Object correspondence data
═══
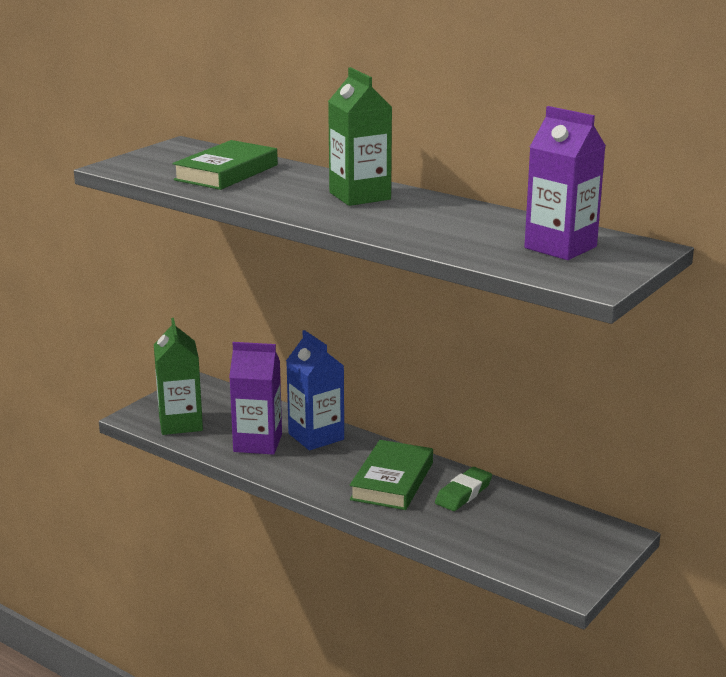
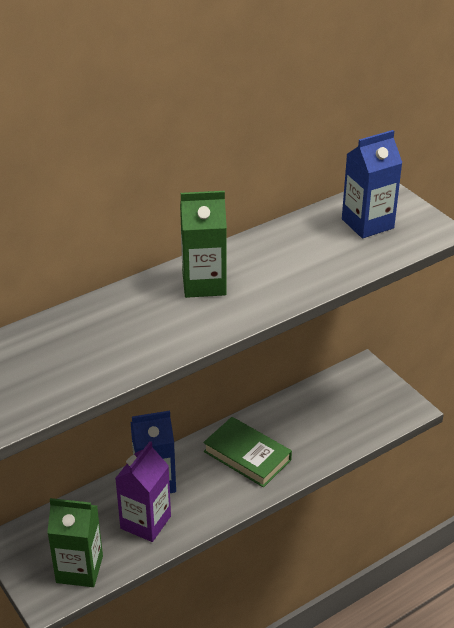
camera: 70 degrees left, 15 degrees up
(226, 172) = (88, 345): green book -> none
(463, 493) = (282, 422): green eraser -> none
(560, 247) = (367, 224): purple carton -> blue carton

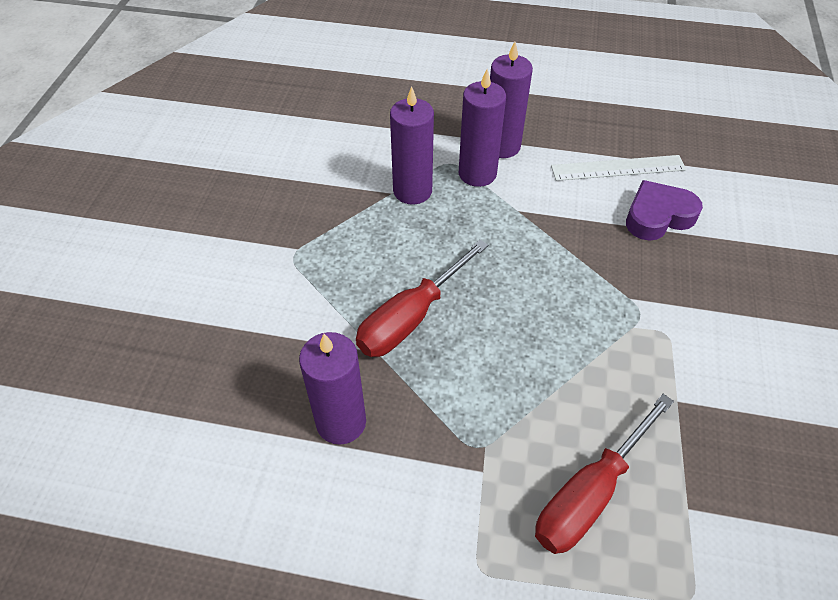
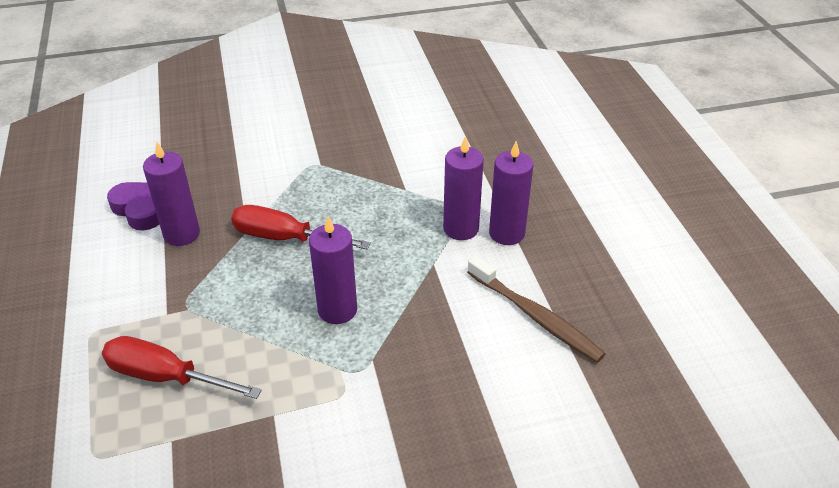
camera: 65 degrees right, 10 degrees down
(412, 191) = (415, 199): purple candle -> purple candle (337, 310)
(618, 168) = (535, 316): white ruler -> brown toothbrush
(658, 216) = (488, 359): purple heart -> purple heart (141, 209)

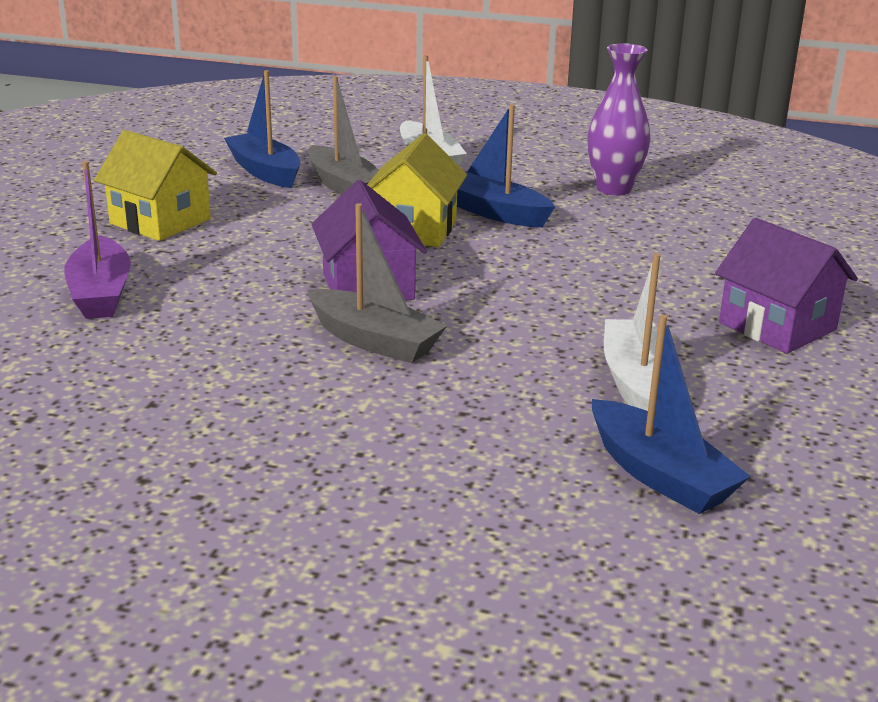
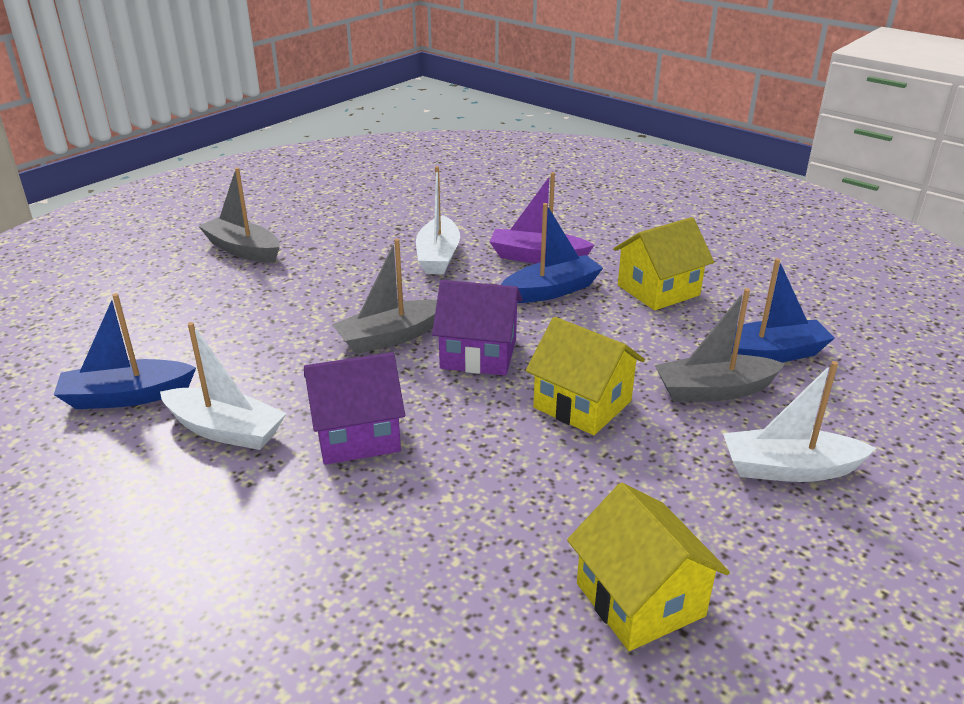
camera: 115 degrees right, 5 degrees up
(129, 360) = (438, 256): none -> white boat
(185, 552) = (243, 250): none -> grey boat
(495, 212) = (602, 468): blue boat -> blue boat (551, 290)
(613, 189) = (640, 599): purple vase -> yellow house
(777, 326) = (221, 560): purple house -> purple house (357, 435)

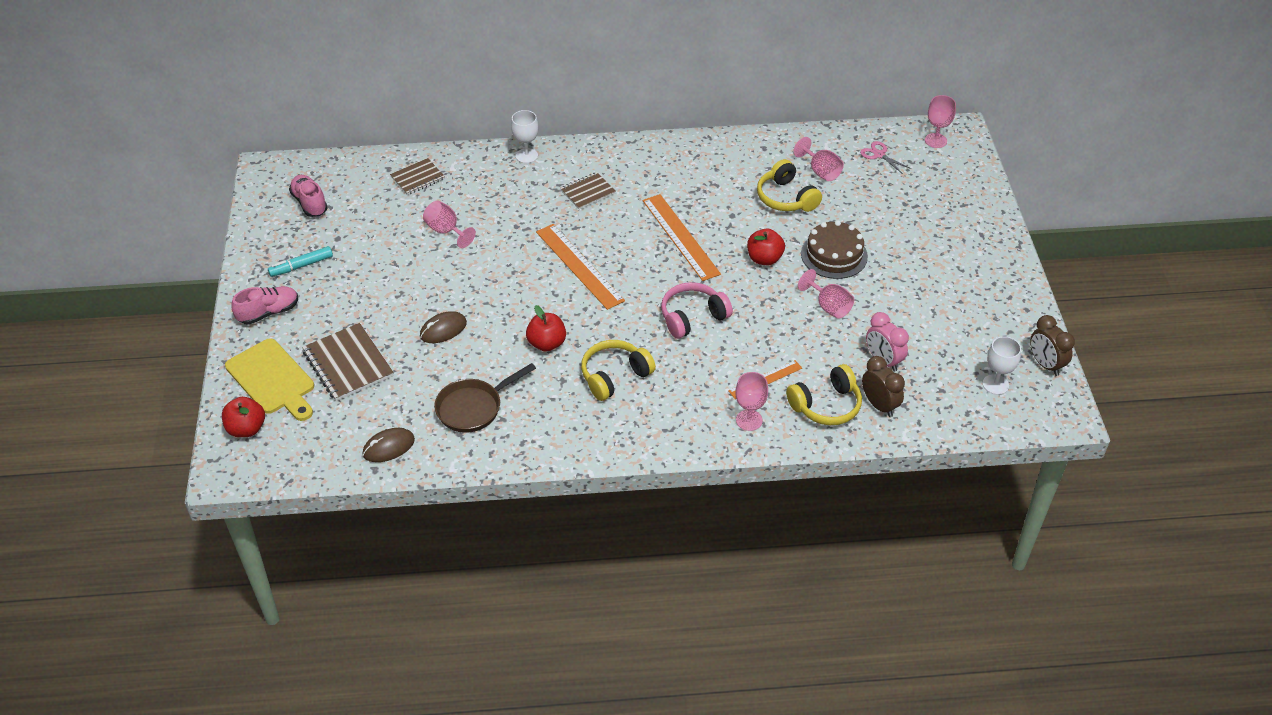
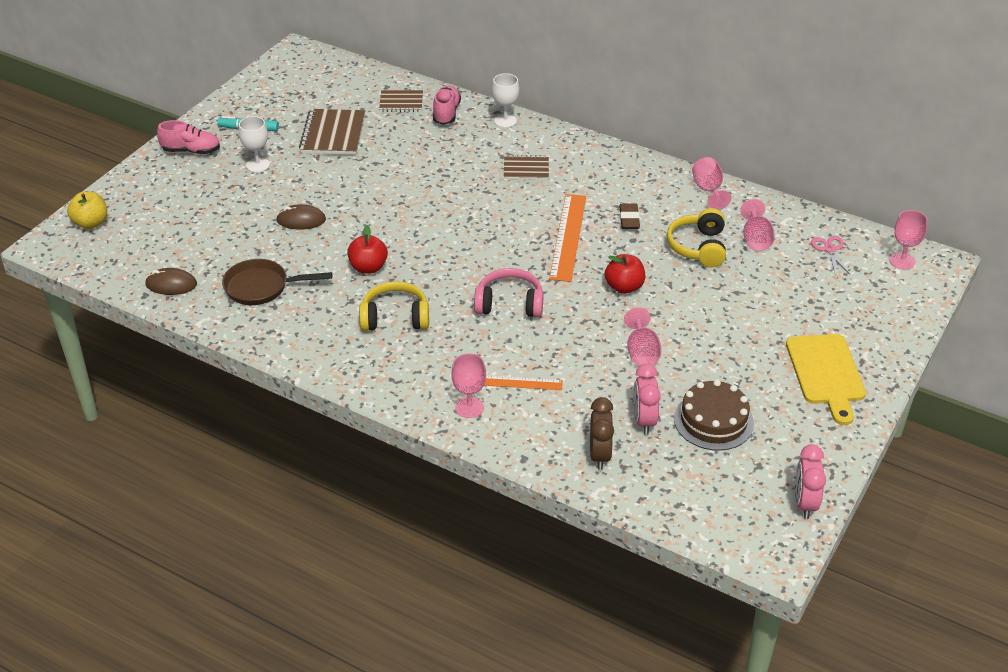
camera: 35 degrees right, 5 degrees down
(246, 429) = (91, 223): red apple -> yellow apple
(272, 379) = (144, 198): yellow cutting board -> yellow cutting board (826, 373)
(309, 203) = (302, 87): pink shoe -> pink shoe (446, 113)
(348, 364) = (207, 212): brown notebook -> brown notebook (333, 134)
(446, 231) = (381, 150): pink goblet -> pink goblet (708, 190)
(579, 266) = (458, 221): orange ruler -> none
(712, 199) = (629, 219): none -> brown eraser
(826, 405) = (551, 430): yellow headphones -> none
(834, 255) = (693, 313): brown cake -> brown cake (713, 421)
(995, 384) = (733, 495): white goblet -> white goblet (258, 165)
(1045, 364) = (804, 503): brown clock -> pink clock

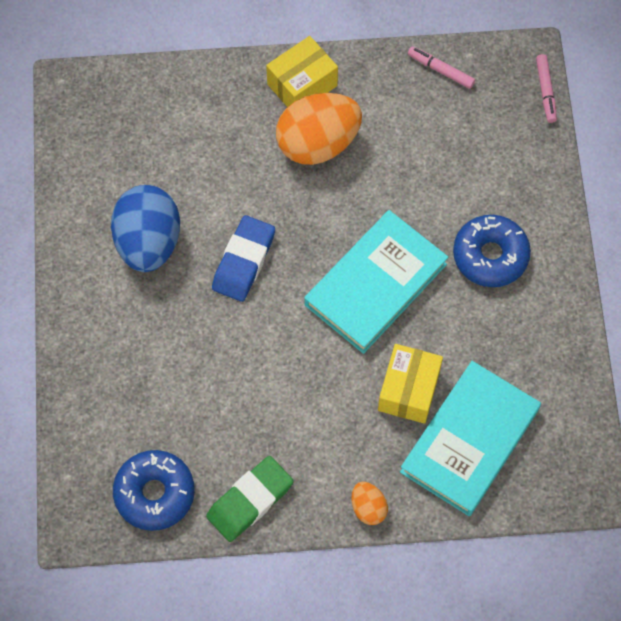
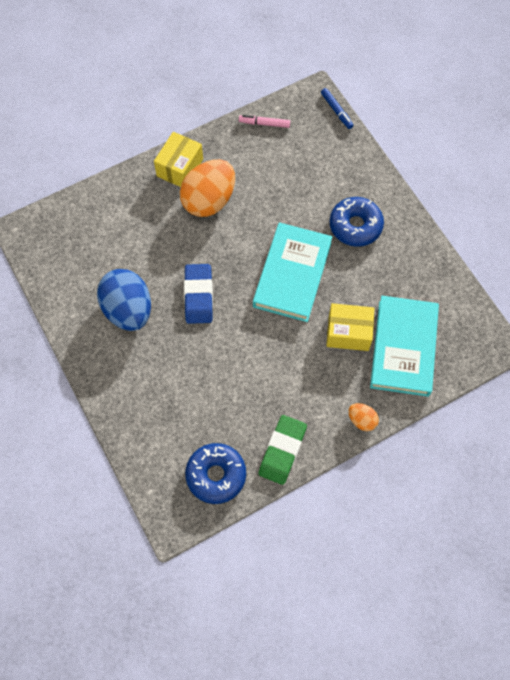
camera: 25 degrees left, 0 degrees up
(409, 390) = (348, 333): yellow box -> yellow box turned 75 degrees counterclockwise
(545, 91) = (336, 111): pink marker -> blue marker

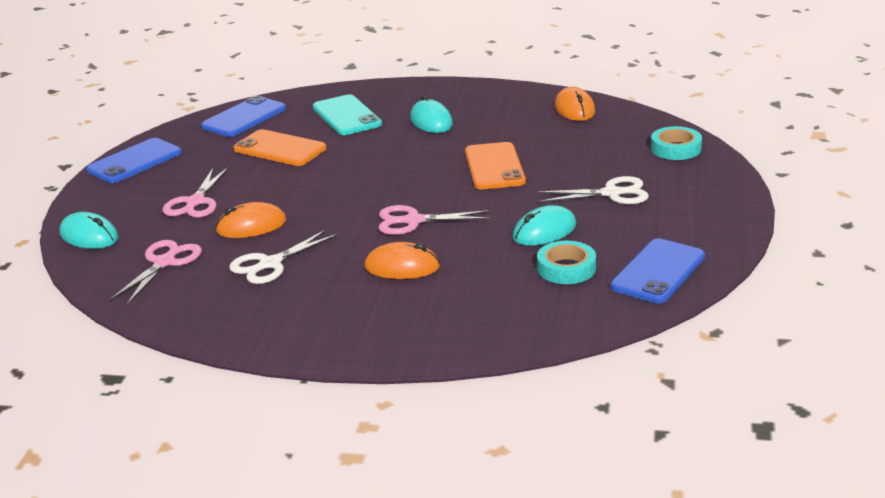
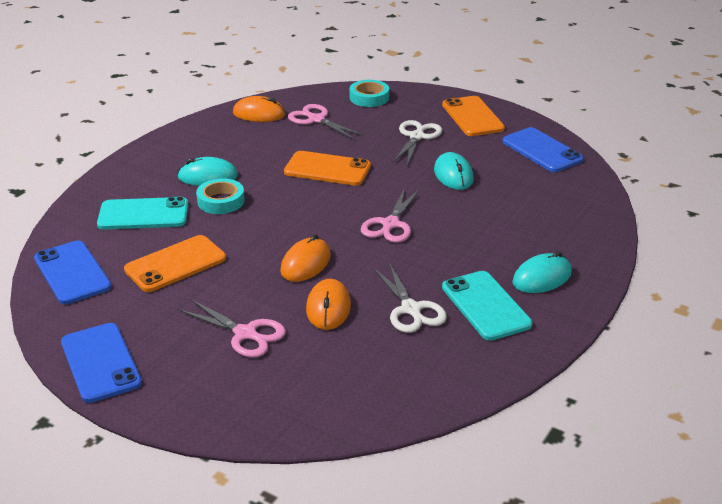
camera: 70 degrees left, 5 degrees up
(89, 236) = (259, 417): turquoise mouse -> turquoise mouse (542, 278)
(165, 262) = (361, 371): pink scissors -> pink scissors (316, 119)
(297, 300) = (486, 306): none -> turquoise phone
(402, 267) = (464, 245): orange mouse -> orange mouse (305, 263)
(566, 268) = (515, 180): turquoise tape -> turquoise tape (221, 201)
(698, 213) = (472, 117): none -> orange phone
═══
> **Work required**
From the data above, return exactly the lines from the one with "(712, 199) = (629, 219): none -> brown eraser" up to and including the one with "(297, 300) = (486, 306): none". Pictures do not go in the copy.

> **Final answer**
(712, 199) = (629, 219): none -> brown eraser
(826, 405) = (551, 430): yellow headphones -> none
(834, 255) = (693, 313): brown cake -> brown cake (713, 421)
(995, 384) = (733, 495): white goblet -> white goblet (258, 165)
(1045, 364) = (804, 503): brown clock -> pink clock

camera: 25 degrees left, 0 degrees up
(409, 390) = (348, 333): yellow box -> yellow box turned 75 degrees counterclockwise
(545, 91) = (336, 111): pink marker -> blue marker

camera: 70 degrees left, 5 degrees up
(89, 236) = (259, 417): turquoise mouse -> turquoise mouse (542, 278)
(165, 262) = (361, 371): pink scissors -> pink scissors (316, 119)
(297, 300) = (486, 306): none -> turquoise phone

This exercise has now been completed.